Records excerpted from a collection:
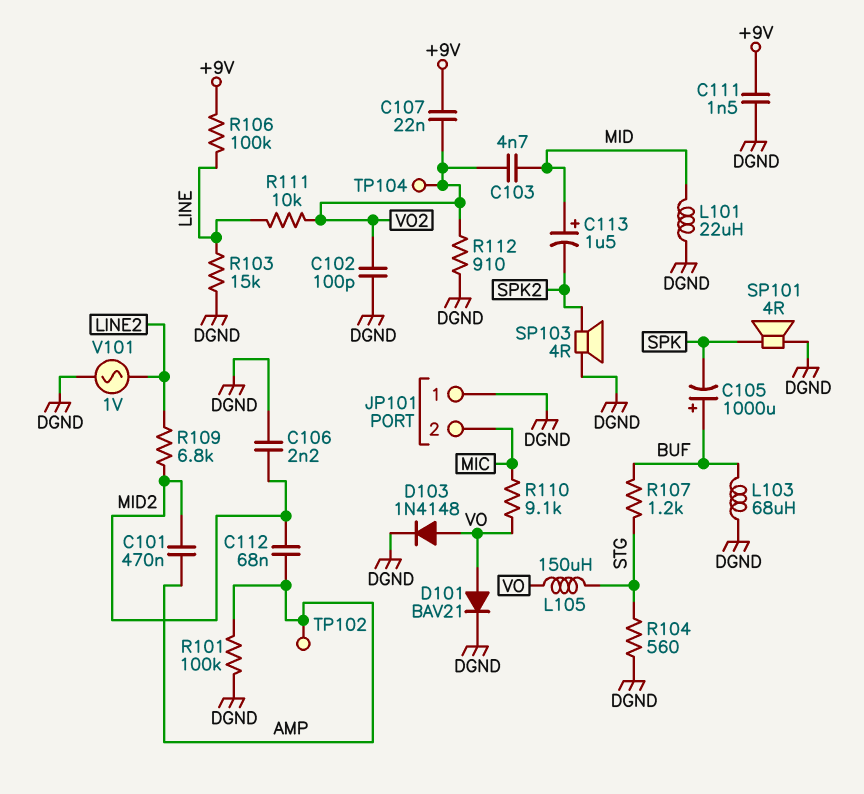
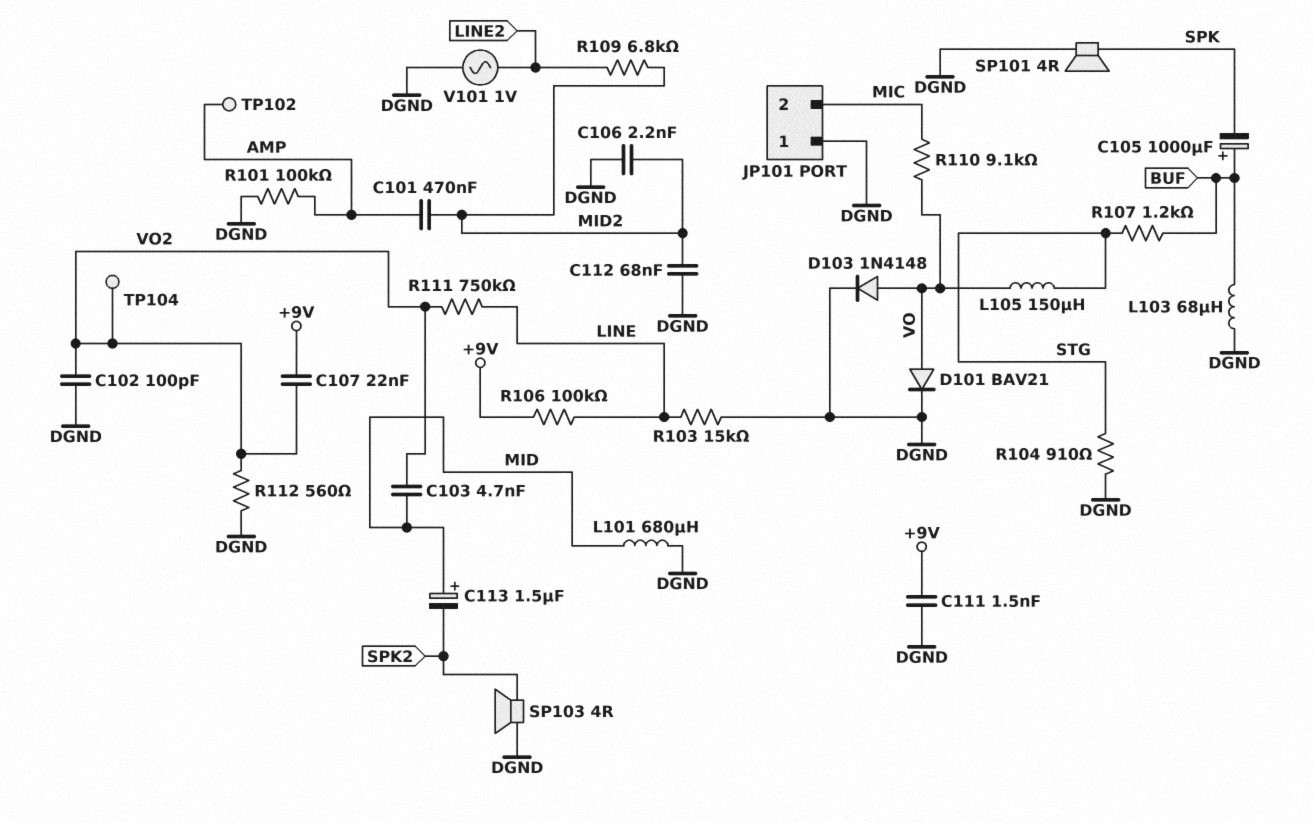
C112: 68nF (AMP, MID2) -> 68nF (DGND, MID2)
L101: 22uH (DGND, MID) -> 680uH (DGND, MID)
R104: 560 (DGND, STG) -> 910 (DGND, STG)
R111: 10k (LINE, VO2) -> 750k (LINE, VO2)
R112: 910 (DGND, VO2) -> 560 (DGND, VO2)

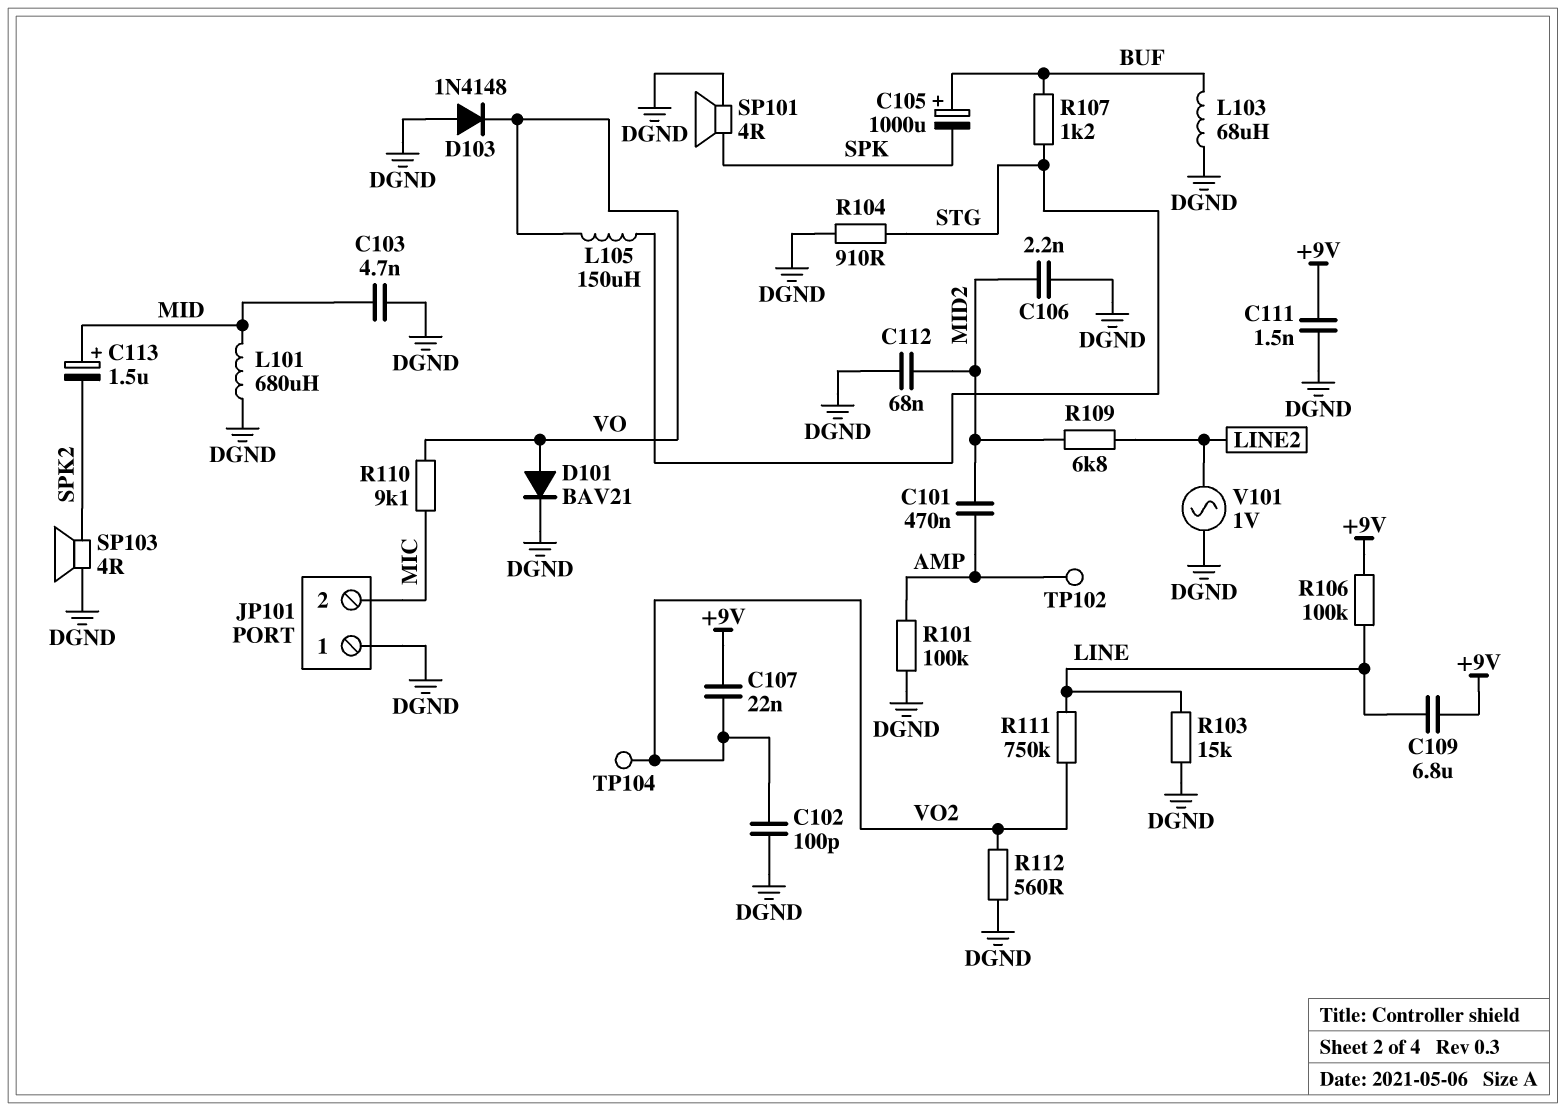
C103: 4.7nF (MID, VO2) -> 4.7nF (DGND, MID)
C109: none -> 6.8uF (+9V, LINE)
D103: diode 1N4148 (A VO, K DGND) -> diode 1N4148 (A DGND, K VO)

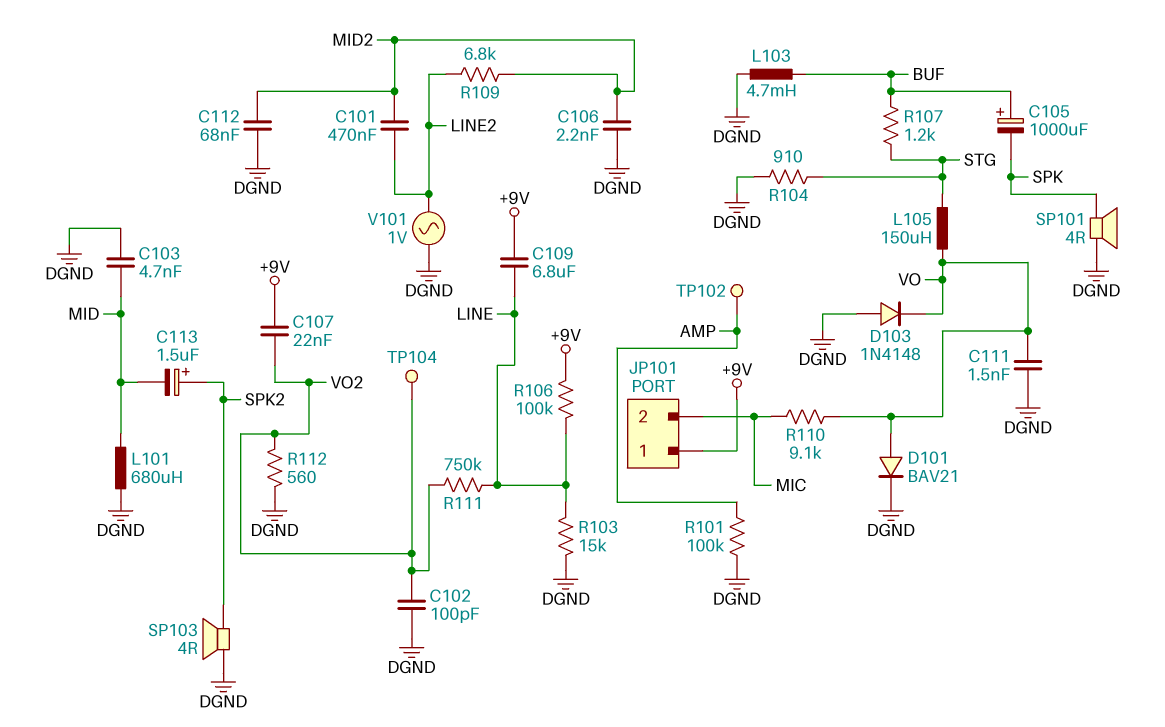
C101: 470nF (AMP, MID2) -> 470nF (LINE2, MID2)
C111: 1.5nF (+9V, DGND) -> 1.5nF (DGND, VO)
C113: 1.5uF (plus MID, minus SPK2) -> 1.5uF (plus SPK2, minus MID)
JP101 pin 1: DGND -> +9V
L103: 68uH (BUF, DGND) -> 4.7mH (BUF, DGND)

EXERCISE OBJECTIVE: In the records above, each line with the string "DGND" should be copied.

OUTPUT OF THE EXERCISE:
C112: 68nF (AMP, MID2) -> 68nF (DGND, MID2)
L101: 22uH (DGND, MID) -> 680uH (DGND, MID)
R104: 560 (DGND, STG) -> 910 (DGND, STG)
R112: 910 (DGND, VO2) -> 560 (DGND, VO2)
C103: 4.7nF (MID, VO2) -> 4.7nF (DGND, MID)
D103: diode 1N4148 (A VO, K DGND) -> diode 1N4148 (A DGND, K VO)
C111: 1.5nF (+9V, DGND) -> 1.5nF (DGND, VO)
JP101 pin 1: DGND -> +9V
L103: 68uH (BUF, DGND) -> 4.7mH (BUF, DGND)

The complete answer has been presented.